■ **Goal of the exercise**
The expected answer is the set of lines in the data below between the line holding "F1: 2A (5V, PUMP) -> none" and the line holding "R19: 47k (5V, LEVEL) -> 47k (GND, LEVEL)", inclusive, written out exactly.

■ **Information**
* * * * *
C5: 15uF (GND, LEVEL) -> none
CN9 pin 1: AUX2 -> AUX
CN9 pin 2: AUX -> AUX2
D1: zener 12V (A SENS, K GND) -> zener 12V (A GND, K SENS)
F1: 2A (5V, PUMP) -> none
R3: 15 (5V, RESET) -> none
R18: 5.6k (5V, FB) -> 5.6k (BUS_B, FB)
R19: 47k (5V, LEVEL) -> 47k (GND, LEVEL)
* * * * *
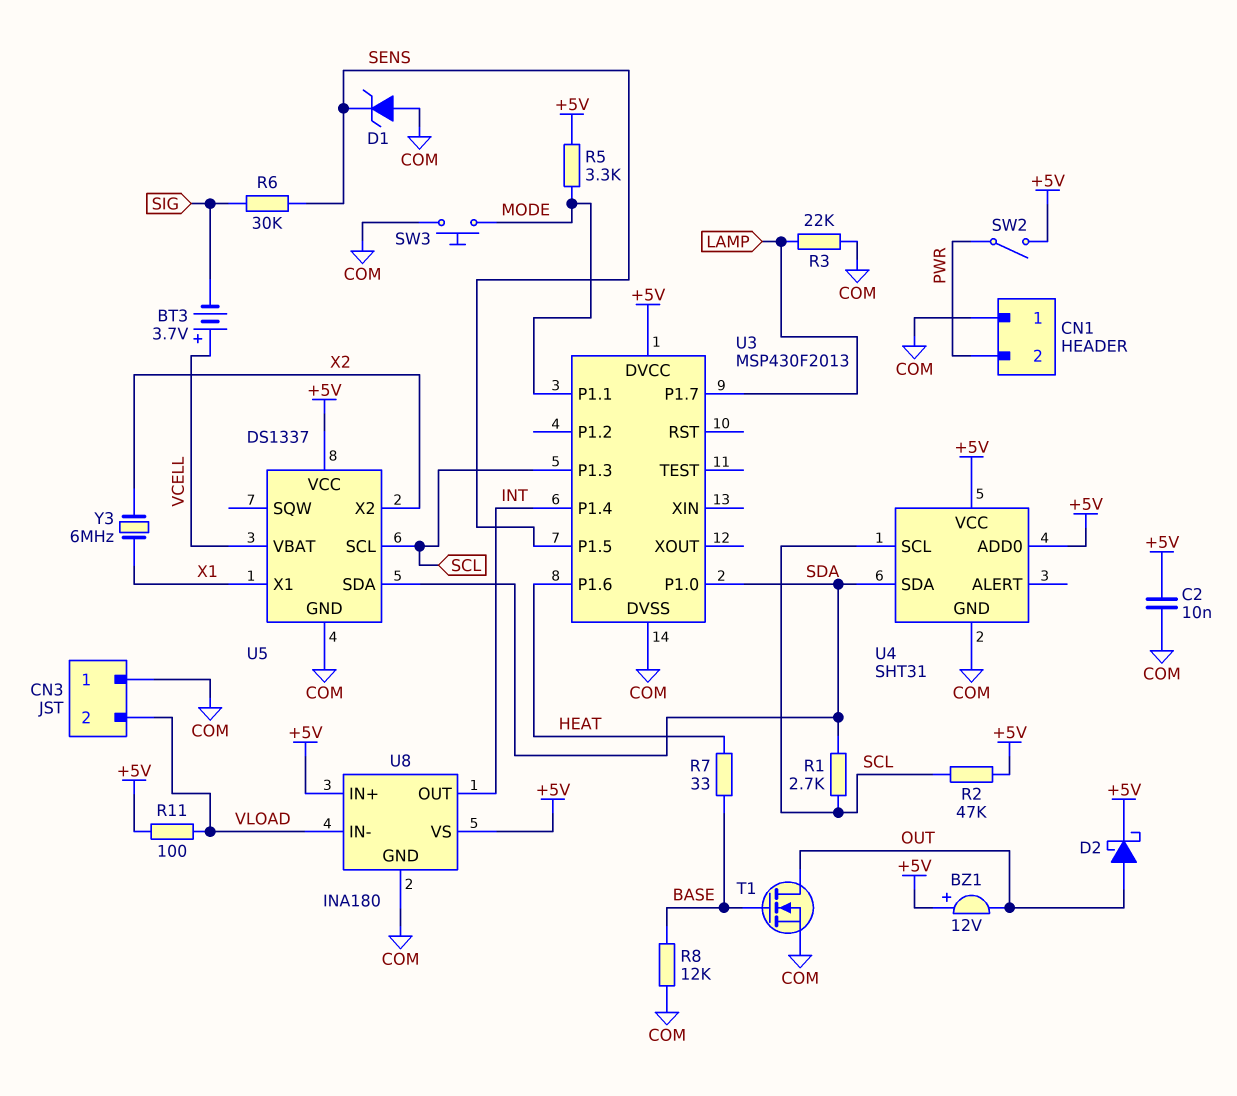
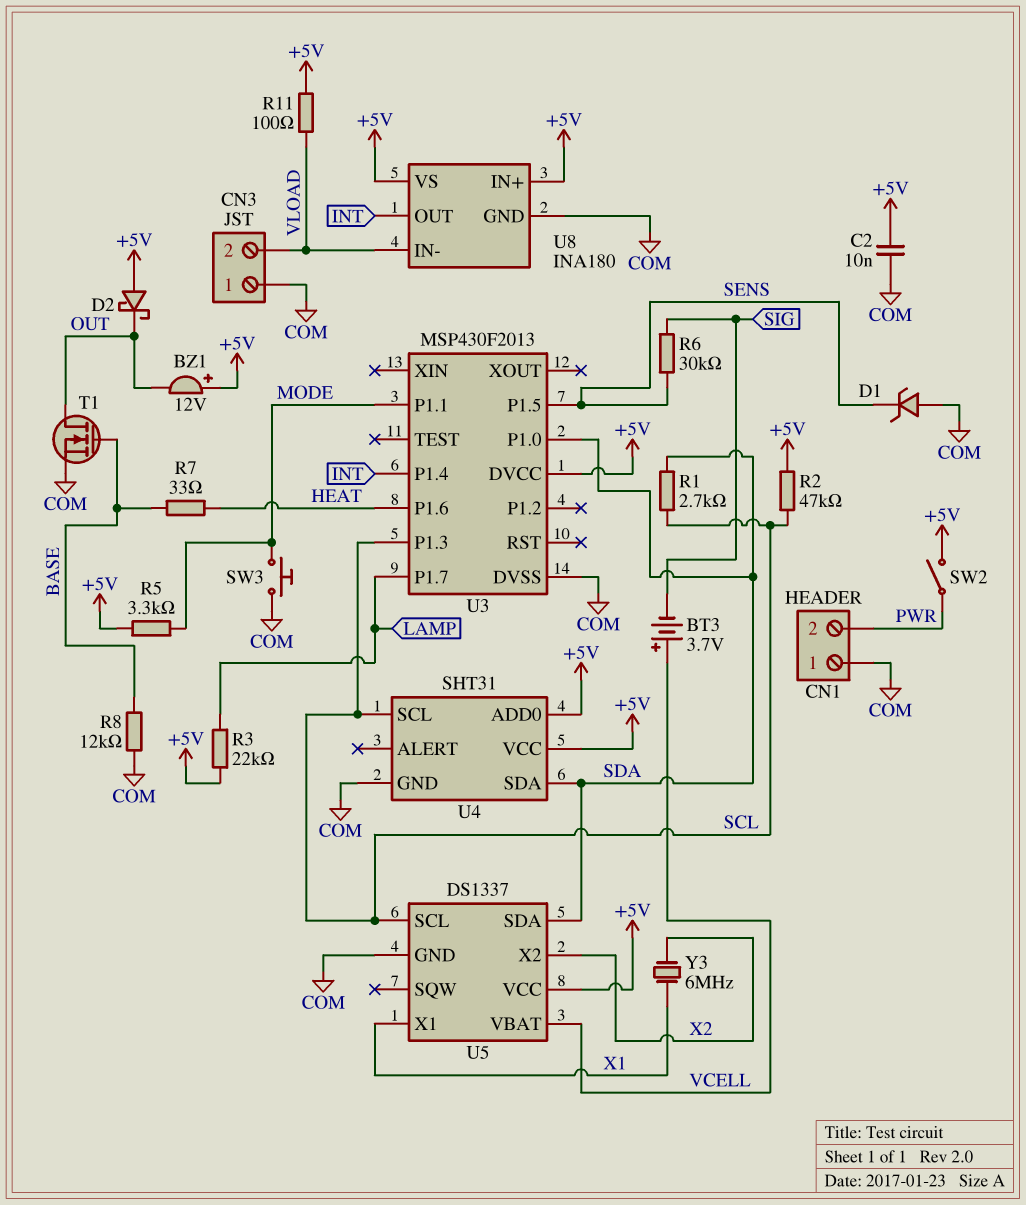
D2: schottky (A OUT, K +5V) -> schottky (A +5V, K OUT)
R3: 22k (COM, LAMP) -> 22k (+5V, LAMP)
* * * * *
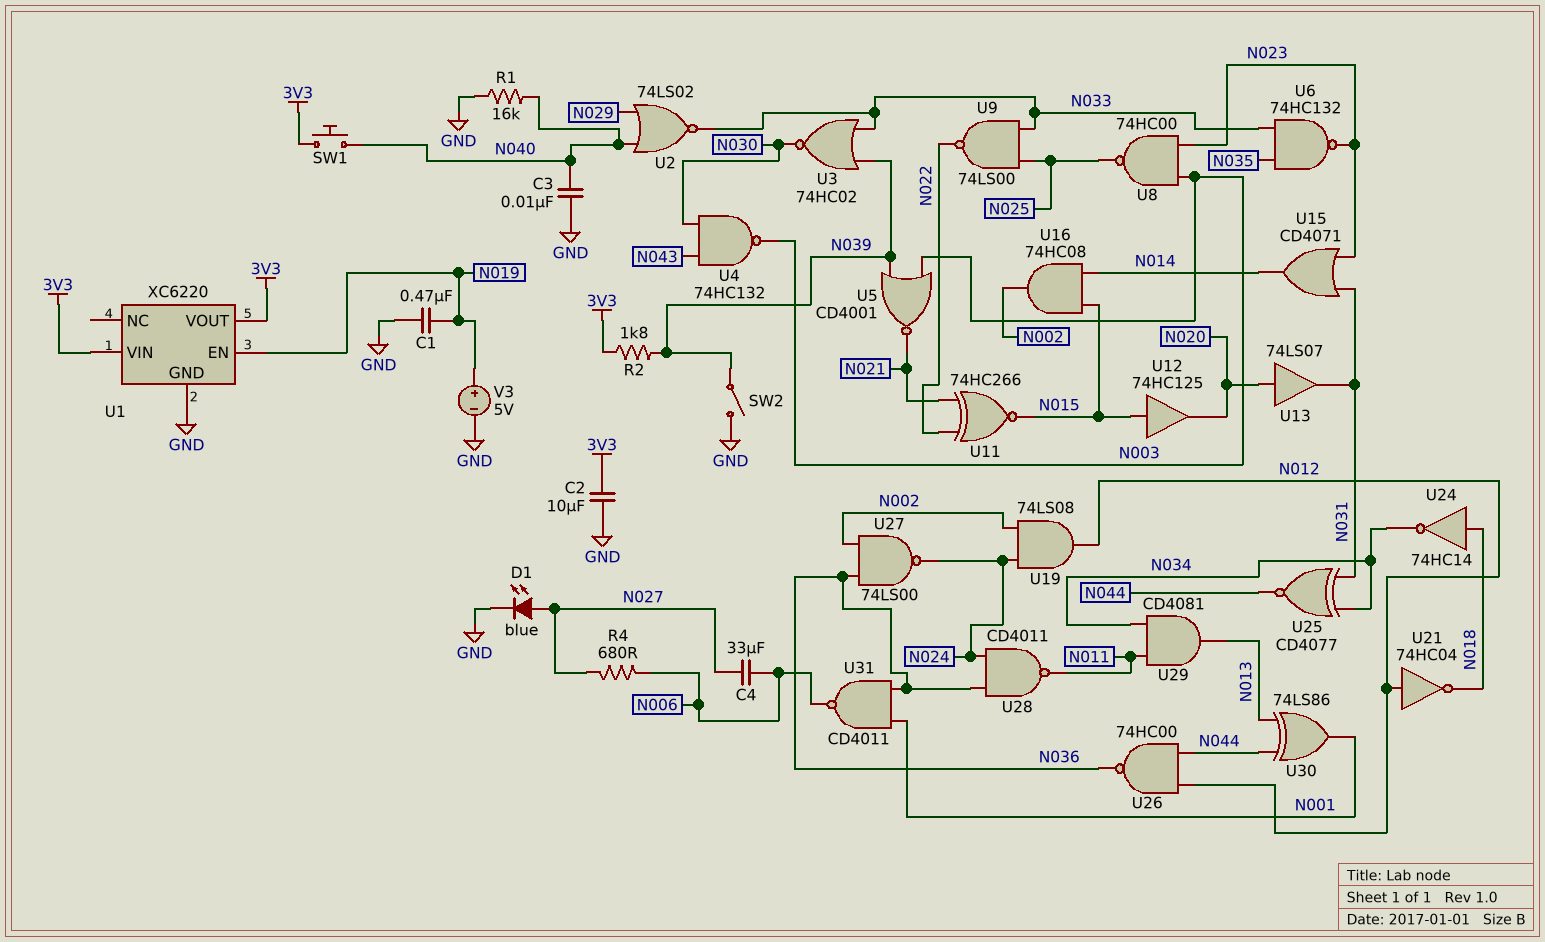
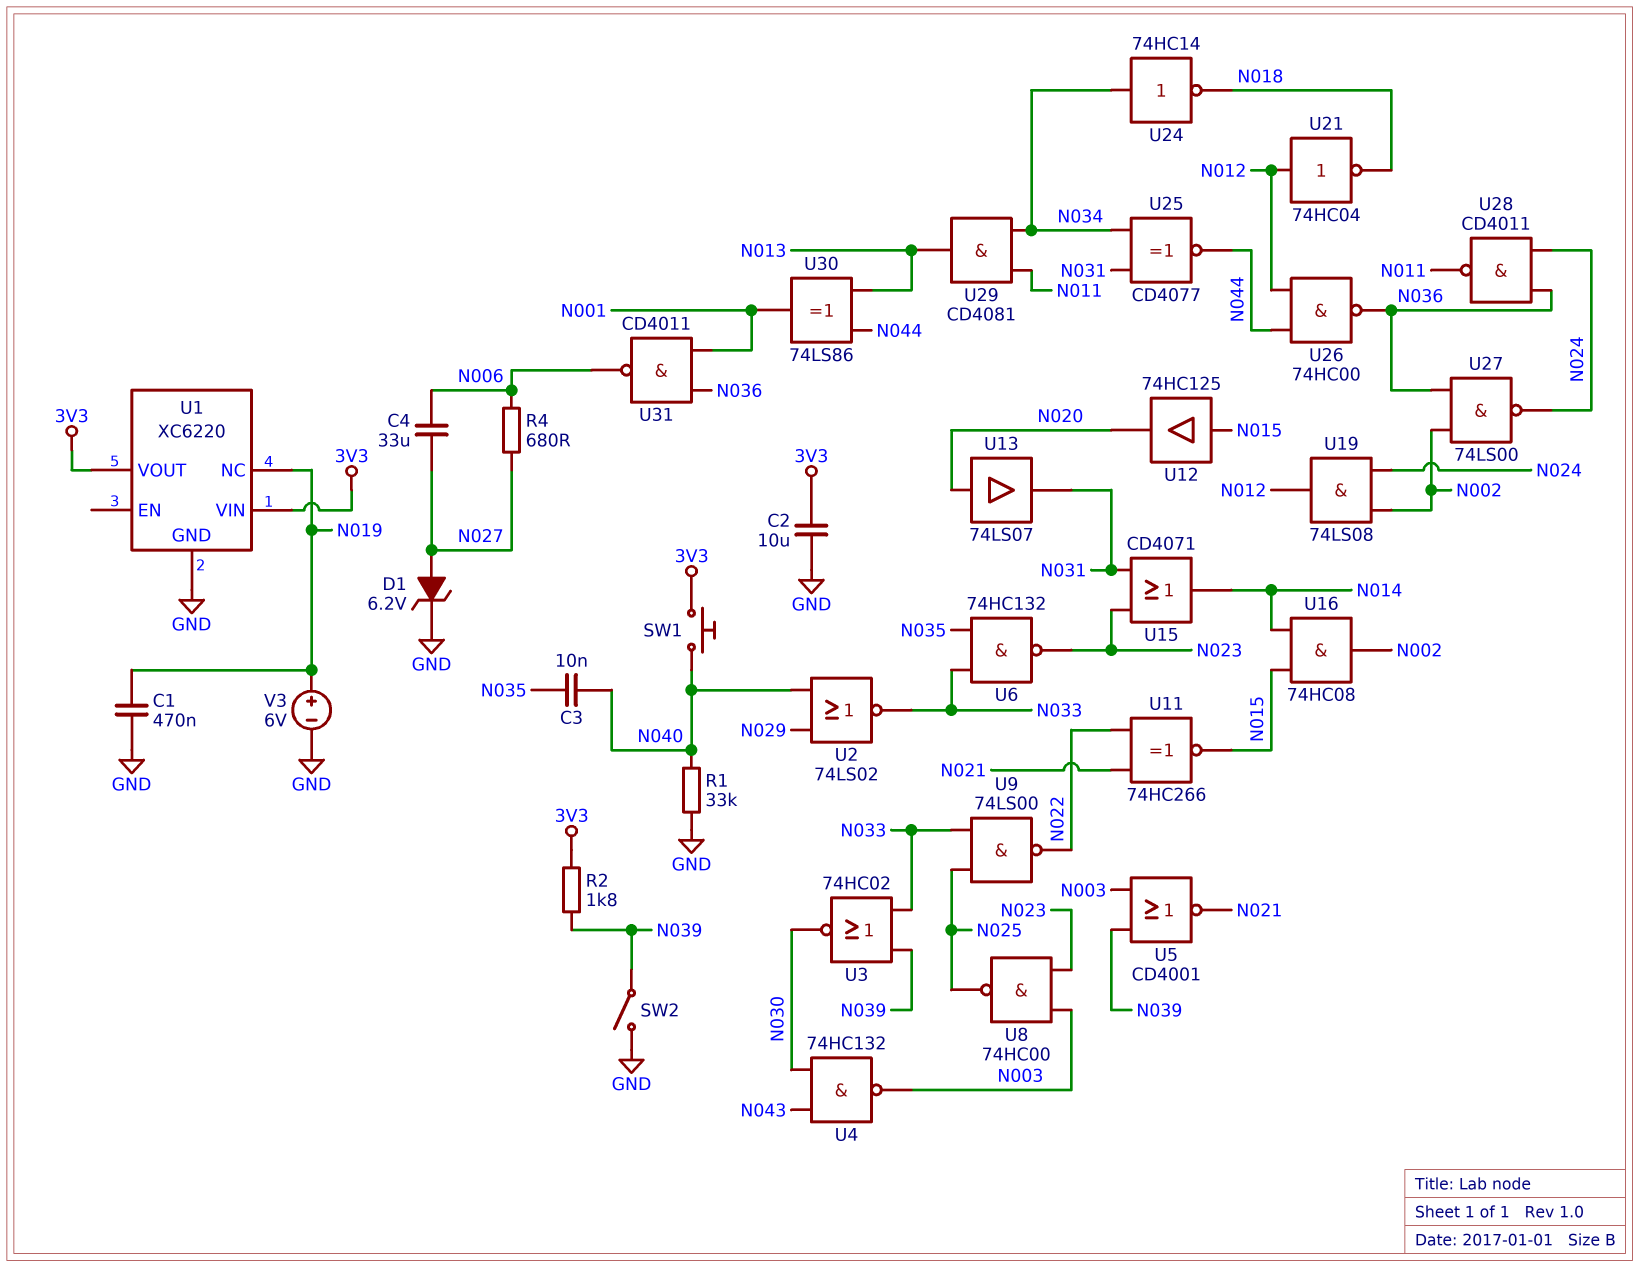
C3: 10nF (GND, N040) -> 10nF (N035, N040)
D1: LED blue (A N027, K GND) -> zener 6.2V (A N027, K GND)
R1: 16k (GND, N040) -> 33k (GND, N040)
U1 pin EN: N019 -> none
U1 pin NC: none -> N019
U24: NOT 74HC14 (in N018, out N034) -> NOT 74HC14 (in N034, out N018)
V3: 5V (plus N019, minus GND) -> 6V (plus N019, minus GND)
* * * * *
■ **Result for this exercise**
F1: 2A (5V, PUMP) -> none
R3: 15 (5V, RESET) -> none
R18: 5.6k (5V, FB) -> 5.6k (BUS_B, FB)
R19: 47k (5V, LEVEL) -> 47k (GND, LEVEL)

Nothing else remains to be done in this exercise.